WHAT THE TASK REQUIRES
What are the lines below, starting at the line containing "SD2 pin CS: 10 -> 11" and ending at the line containing "DRIVER3 pin VCC: VIN -> 3V3"? Write them out exactly, ends included, without pictures.

RECORDS FOR THE TASK

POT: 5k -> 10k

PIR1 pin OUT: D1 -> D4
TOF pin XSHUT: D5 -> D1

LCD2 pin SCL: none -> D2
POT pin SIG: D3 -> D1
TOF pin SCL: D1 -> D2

--

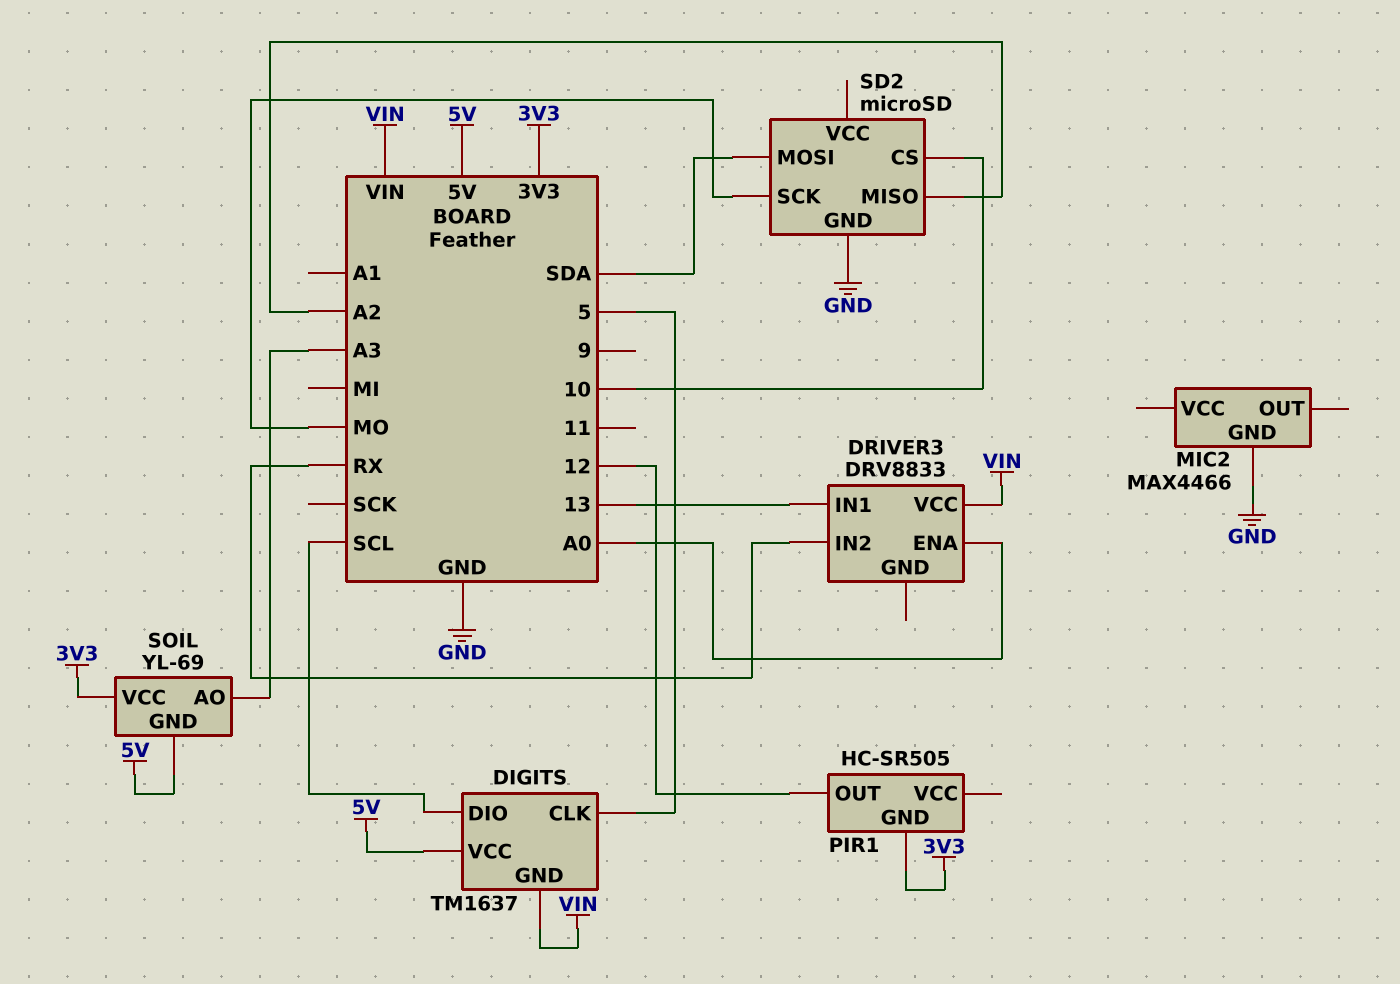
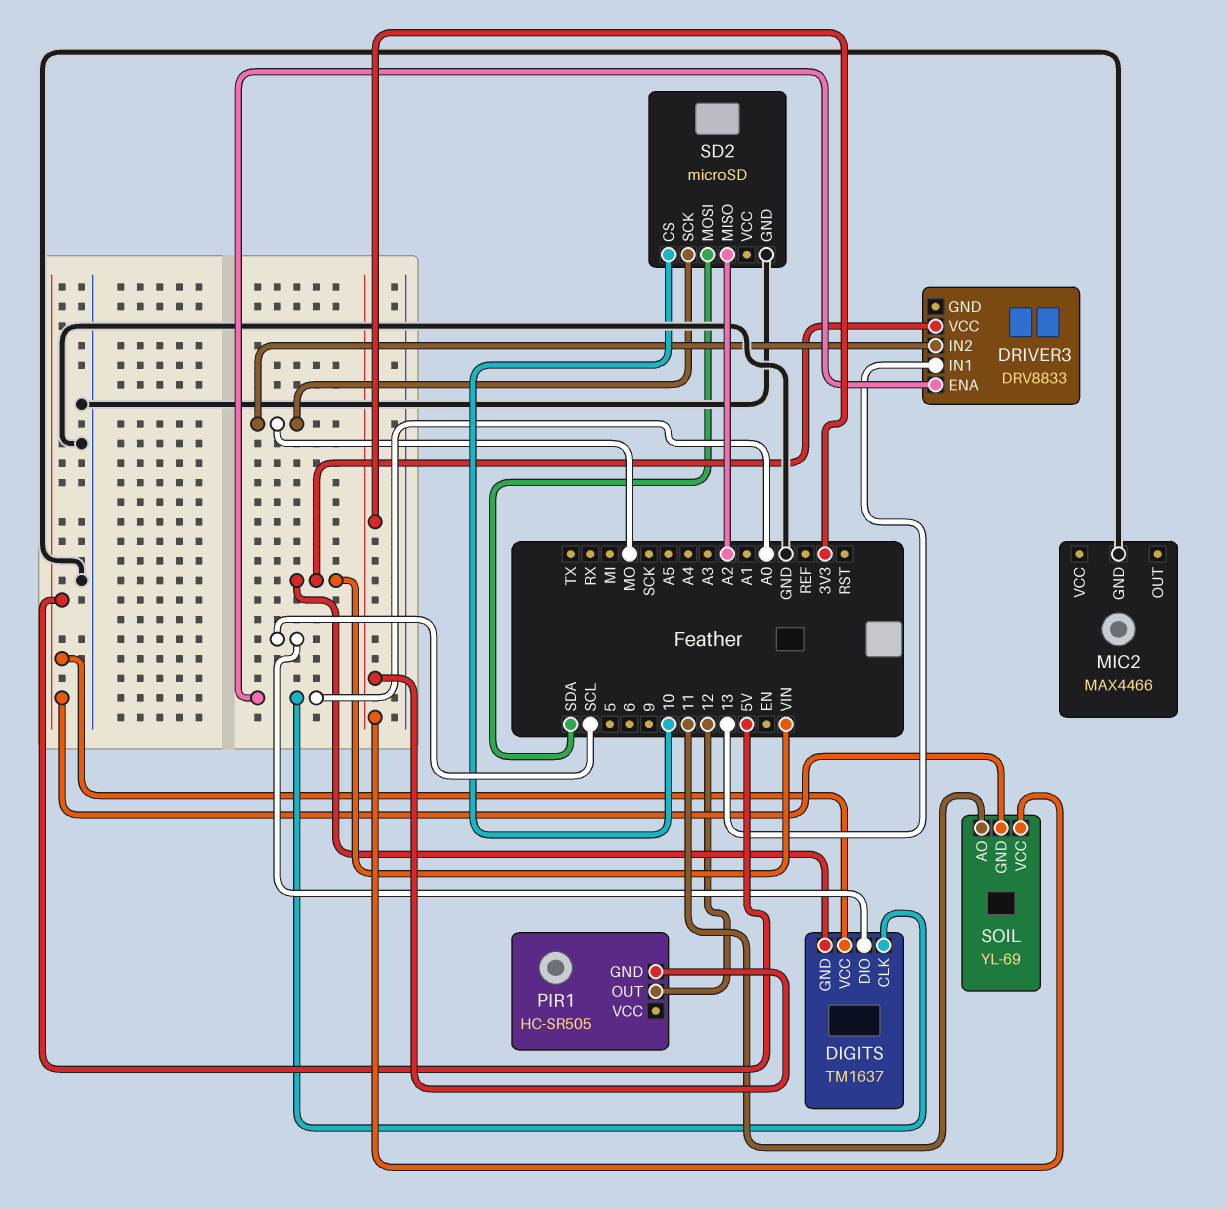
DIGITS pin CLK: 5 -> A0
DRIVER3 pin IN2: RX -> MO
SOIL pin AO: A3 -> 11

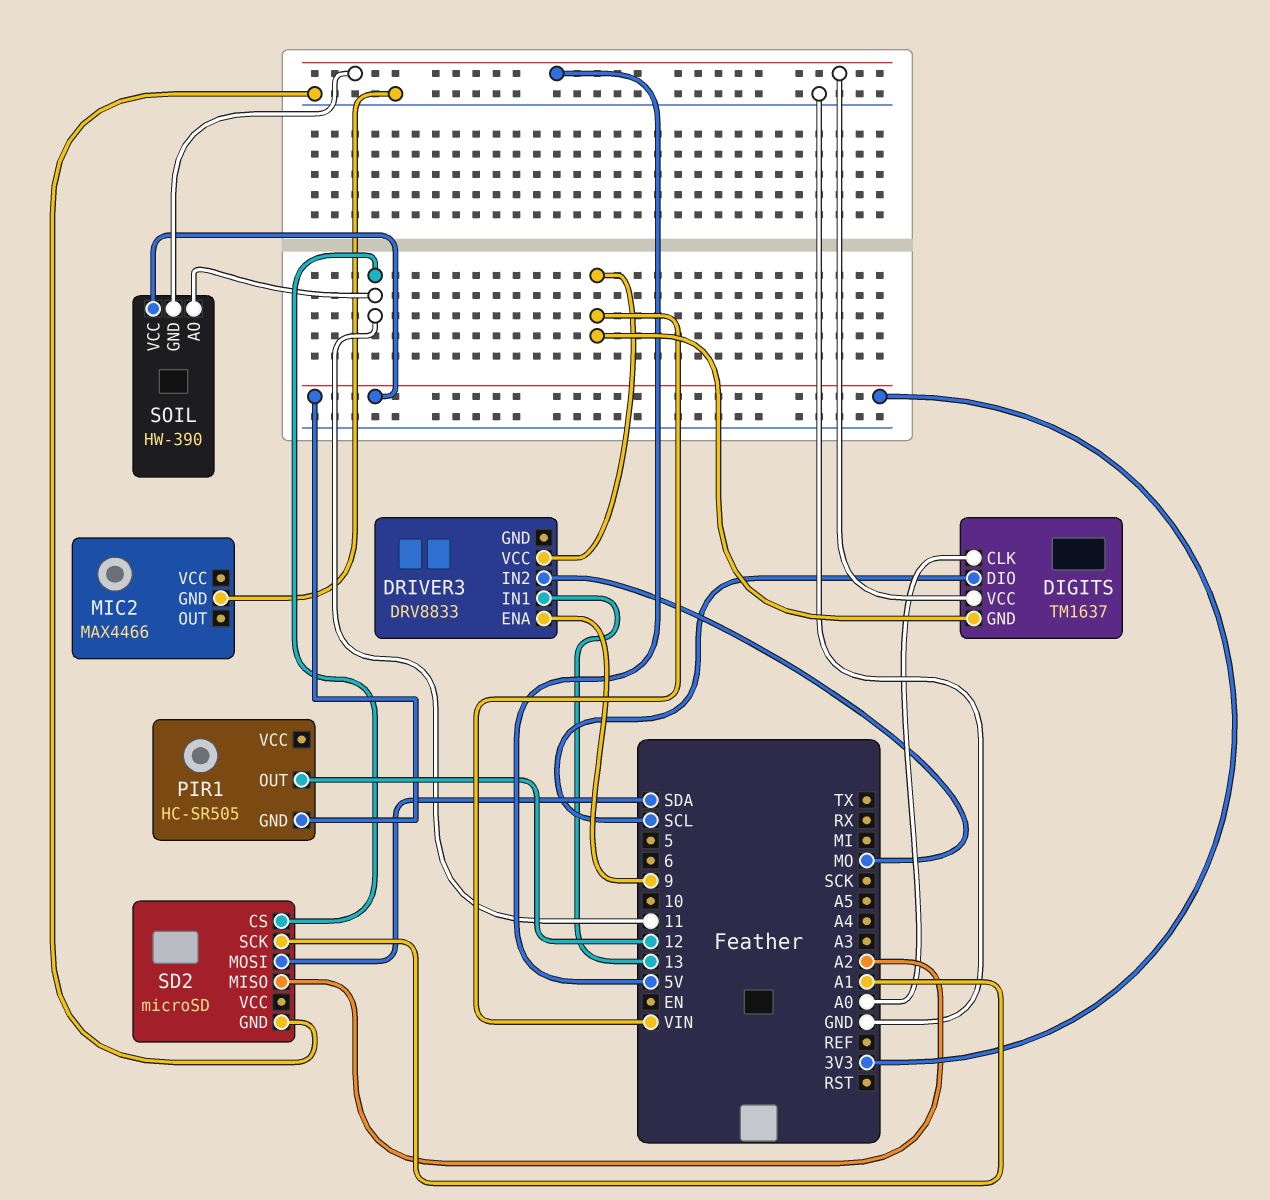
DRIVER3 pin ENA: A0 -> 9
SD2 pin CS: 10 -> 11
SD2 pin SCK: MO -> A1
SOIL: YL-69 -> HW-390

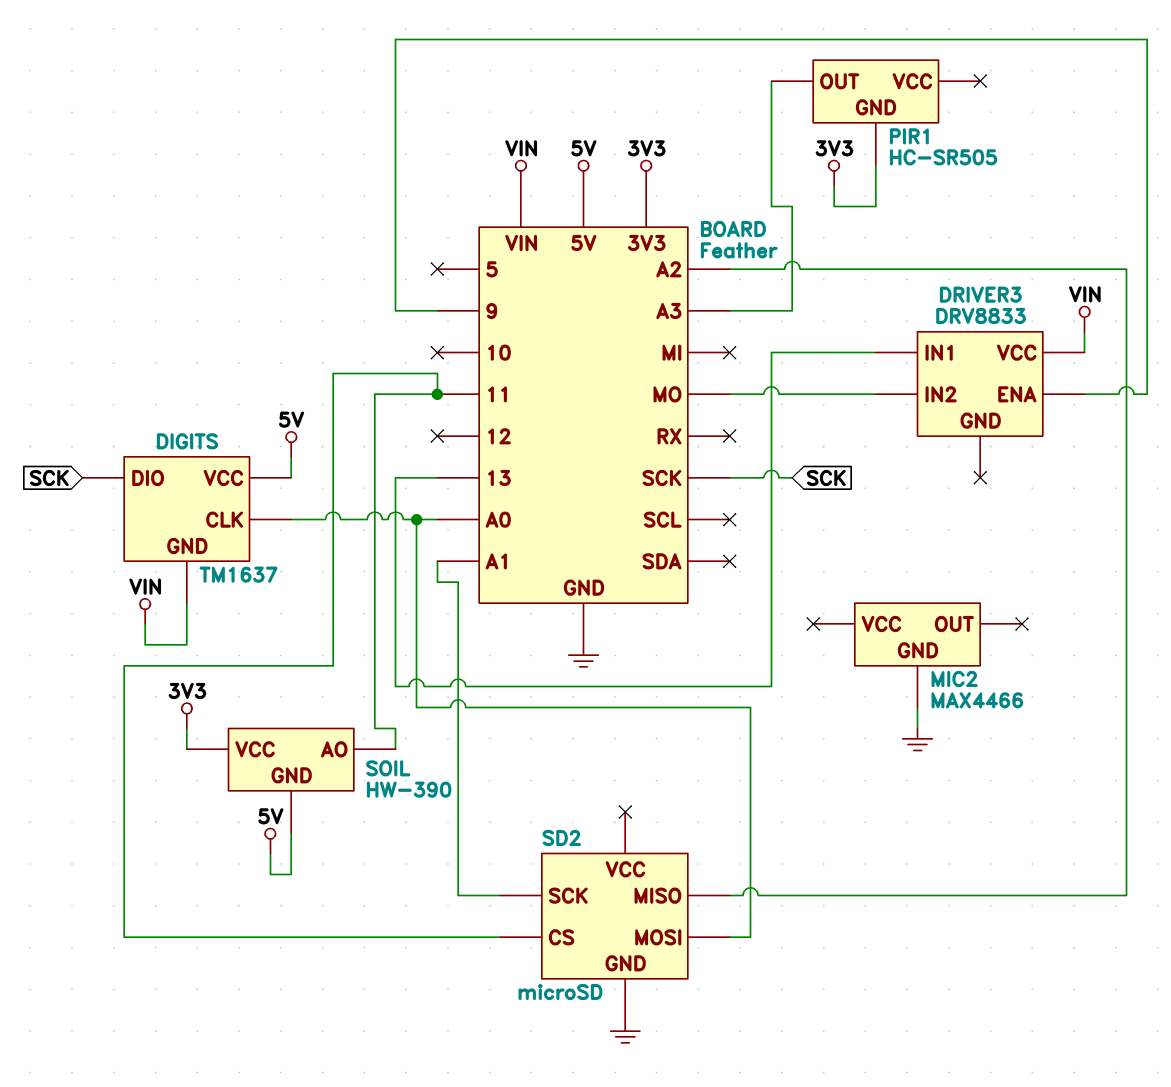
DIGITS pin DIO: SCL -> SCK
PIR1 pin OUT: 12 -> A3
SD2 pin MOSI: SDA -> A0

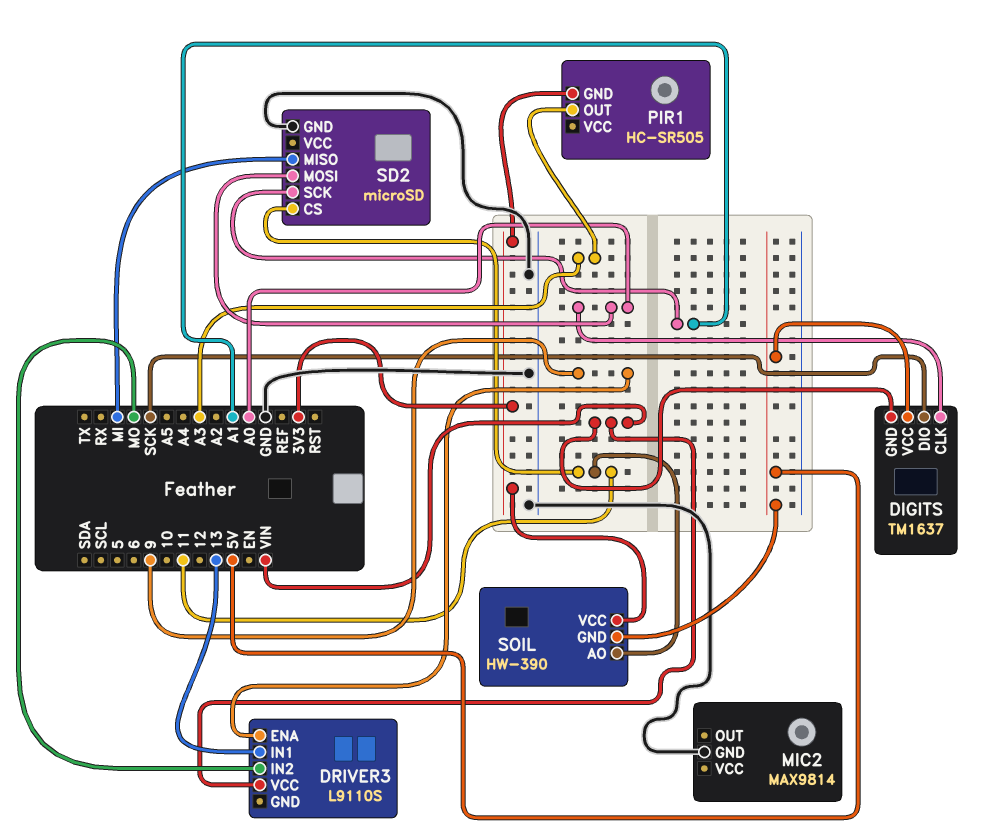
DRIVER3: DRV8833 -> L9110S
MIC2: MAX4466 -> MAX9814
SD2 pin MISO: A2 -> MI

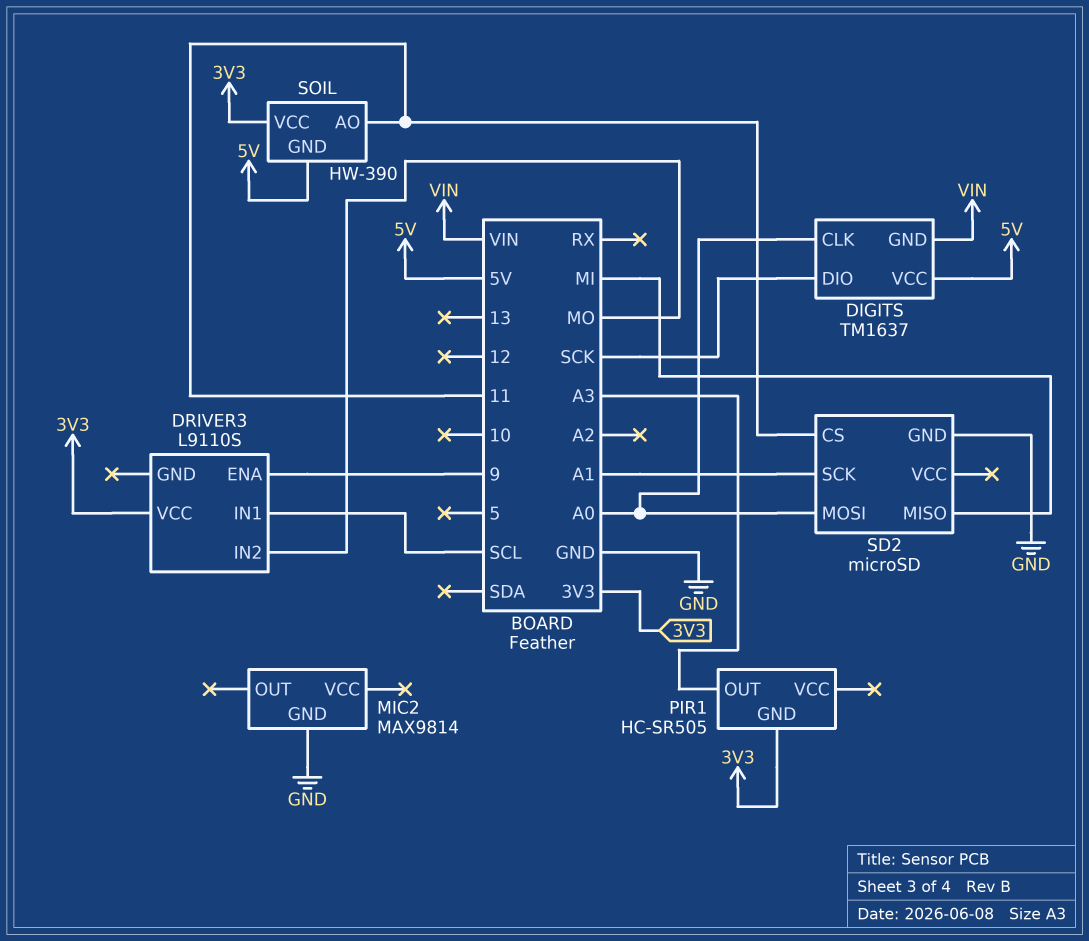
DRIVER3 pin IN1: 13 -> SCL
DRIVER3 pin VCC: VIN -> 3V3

TASK OUTPUT
SD2 pin CS: 10 -> 11
SD2 pin SCK: MO -> A1
SOIL: YL-69 -> HW-390

DIGITS pin DIO: SCL -> SCK
PIR1 pin OUT: 12 -> A3
SD2 pin MOSI: SDA -> A0

DRIVER3: DRV8833 -> L9110S
MIC2: MAX4466 -> MAX9814
SD2 pin MISO: A2 -> MI

DRIVER3 pin IN1: 13 -> SCL
DRIVER3 pin VCC: VIN -> 3V3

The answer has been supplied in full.